▶ WORK ORDER: Find the word "cone" in the records below. List each line containing it.

====================

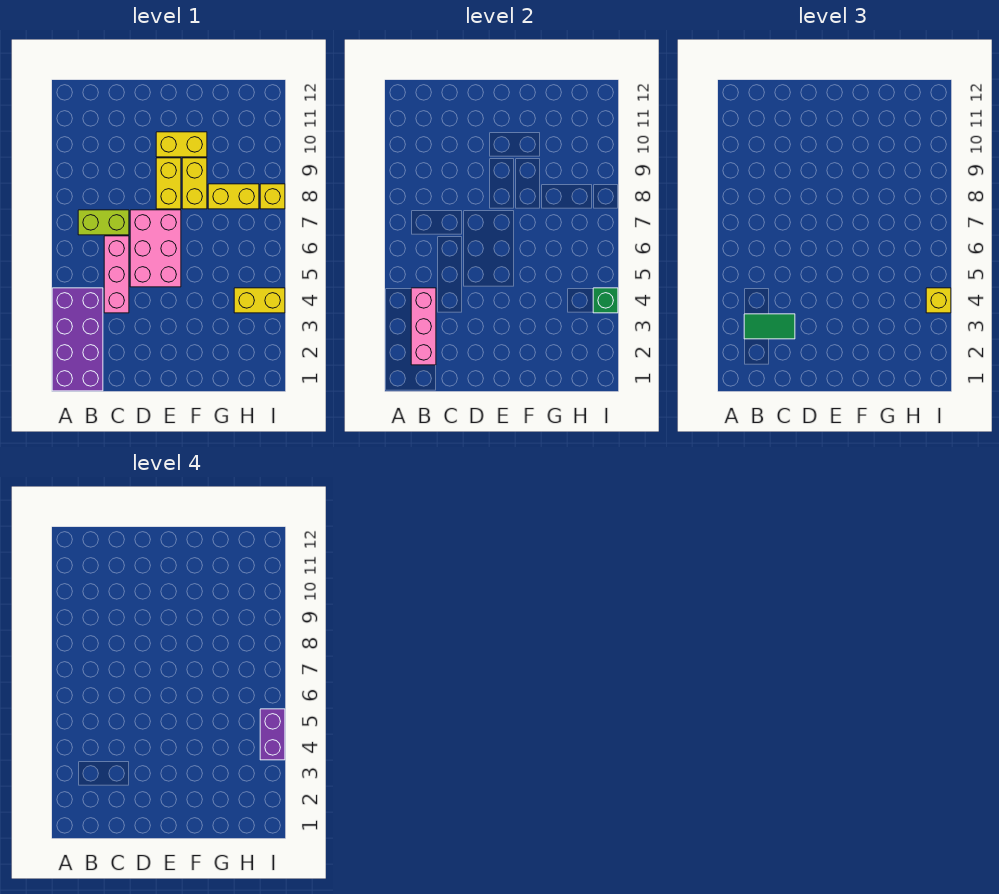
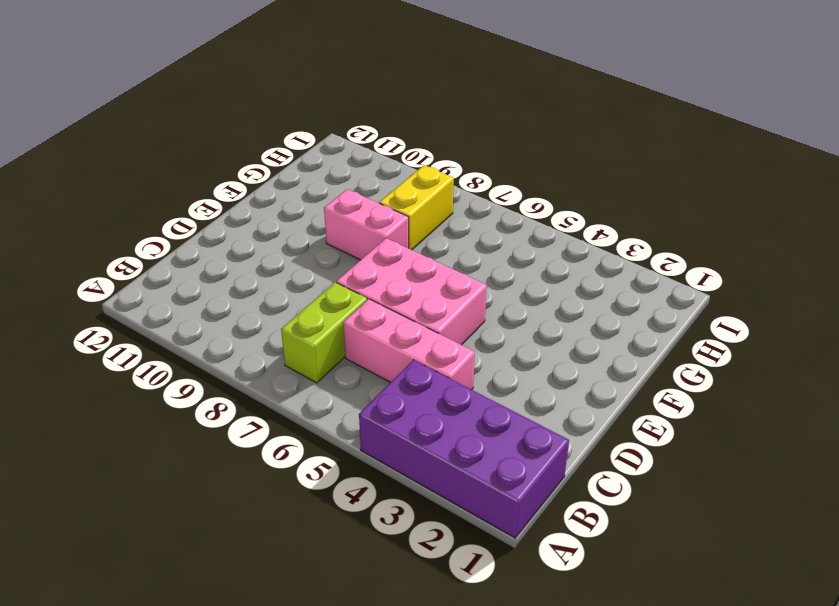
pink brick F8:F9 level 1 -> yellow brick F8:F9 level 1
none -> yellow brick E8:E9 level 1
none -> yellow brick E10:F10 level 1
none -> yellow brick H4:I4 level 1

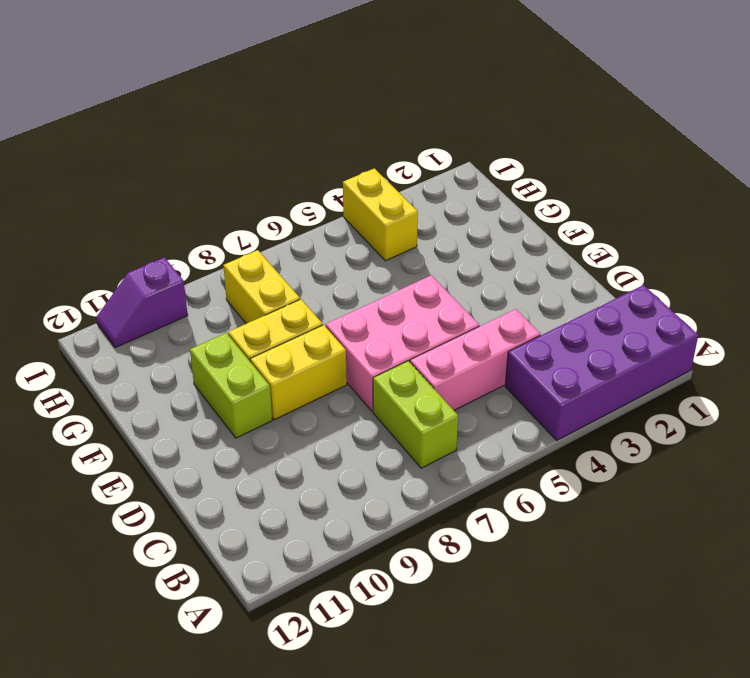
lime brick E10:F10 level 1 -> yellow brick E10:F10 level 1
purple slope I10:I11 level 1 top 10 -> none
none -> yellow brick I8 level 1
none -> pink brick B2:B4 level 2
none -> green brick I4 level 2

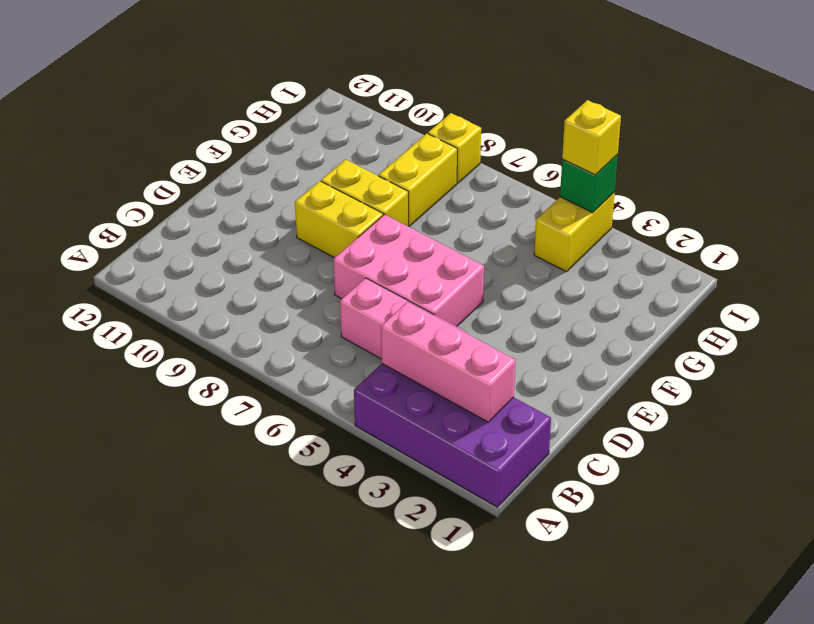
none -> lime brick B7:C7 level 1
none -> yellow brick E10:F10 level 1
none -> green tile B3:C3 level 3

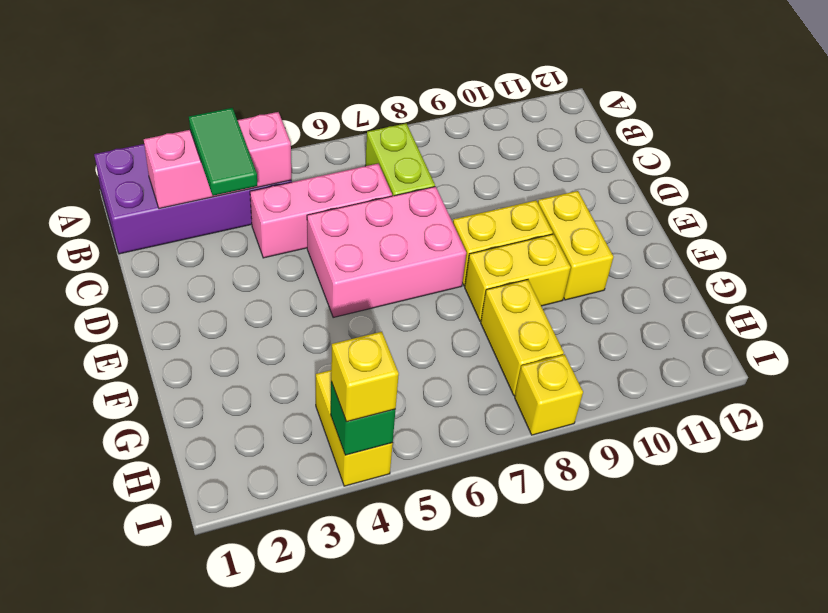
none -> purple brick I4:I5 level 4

====================

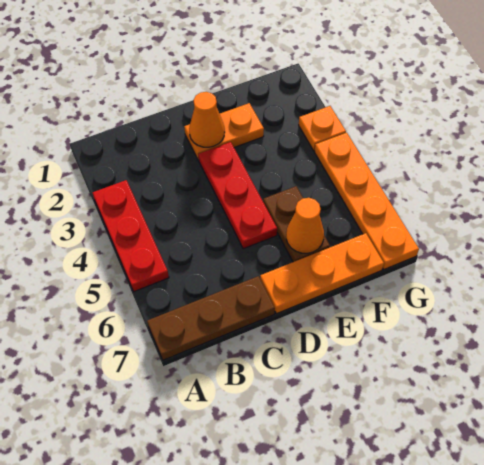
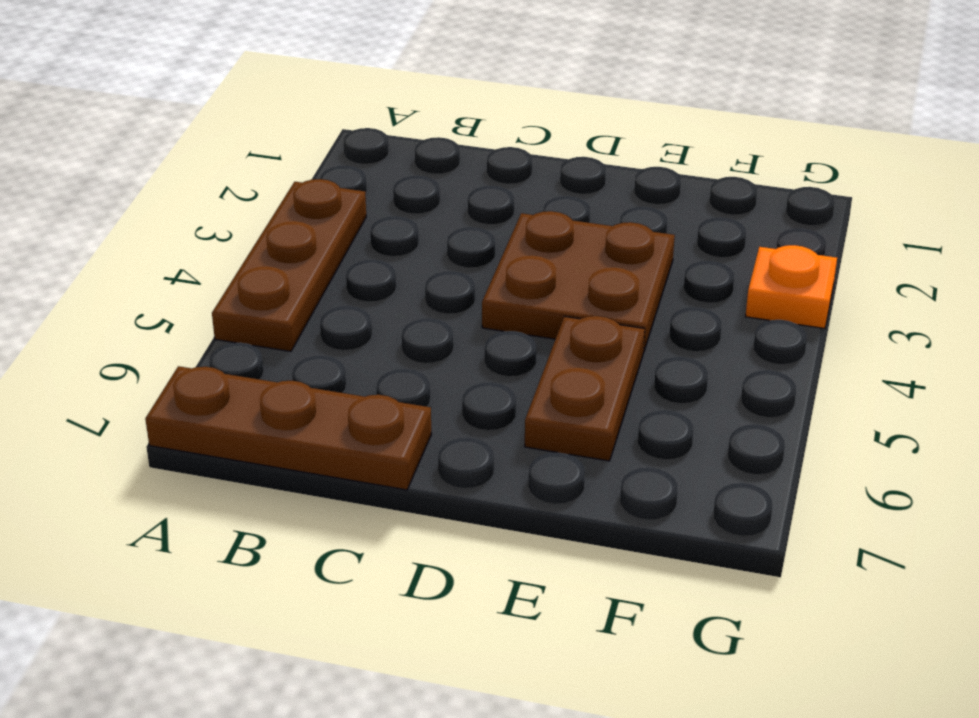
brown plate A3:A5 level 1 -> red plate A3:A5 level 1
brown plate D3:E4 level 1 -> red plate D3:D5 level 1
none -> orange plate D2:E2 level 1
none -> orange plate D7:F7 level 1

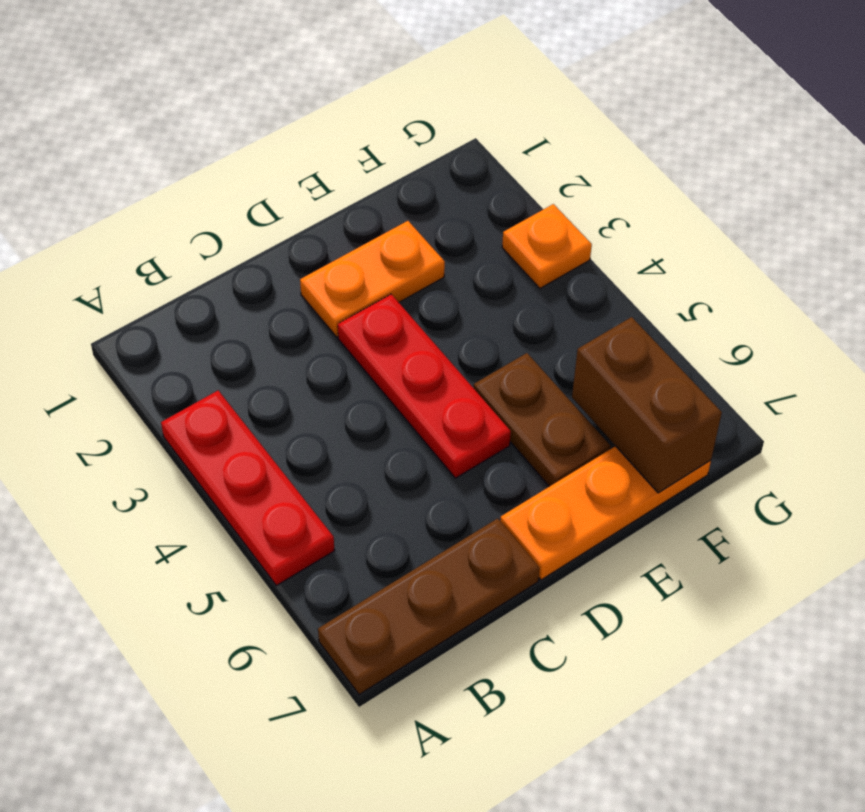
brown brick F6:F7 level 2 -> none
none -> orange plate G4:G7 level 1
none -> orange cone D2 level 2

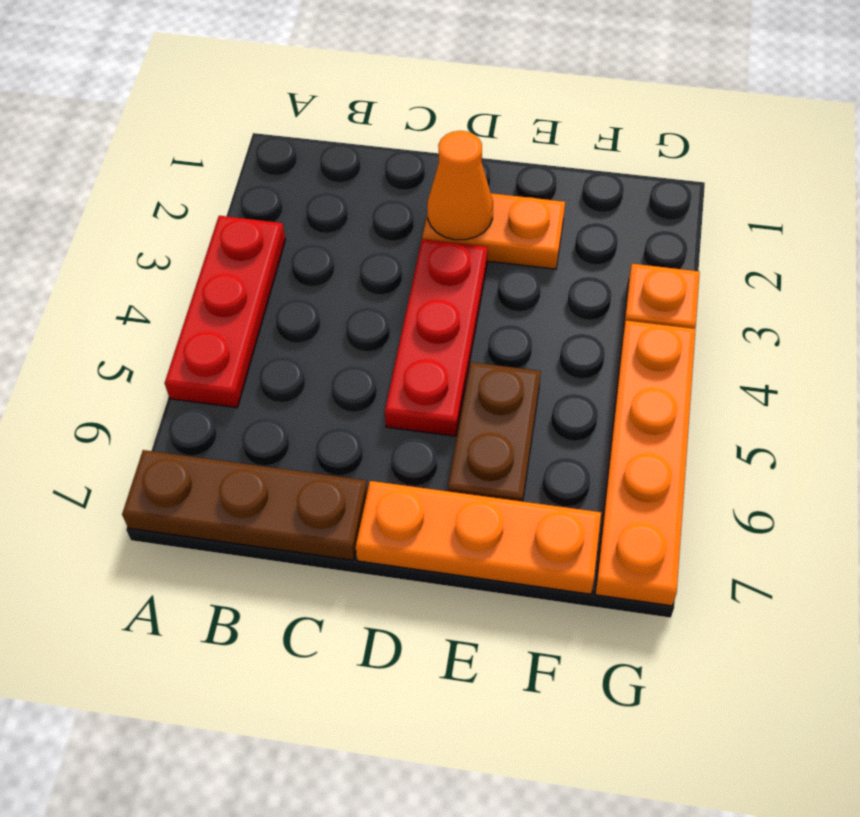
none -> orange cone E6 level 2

====================

▶ WRITTEN SOLUTION:
none -> orange cone D2 level 2
none -> orange cone E6 level 2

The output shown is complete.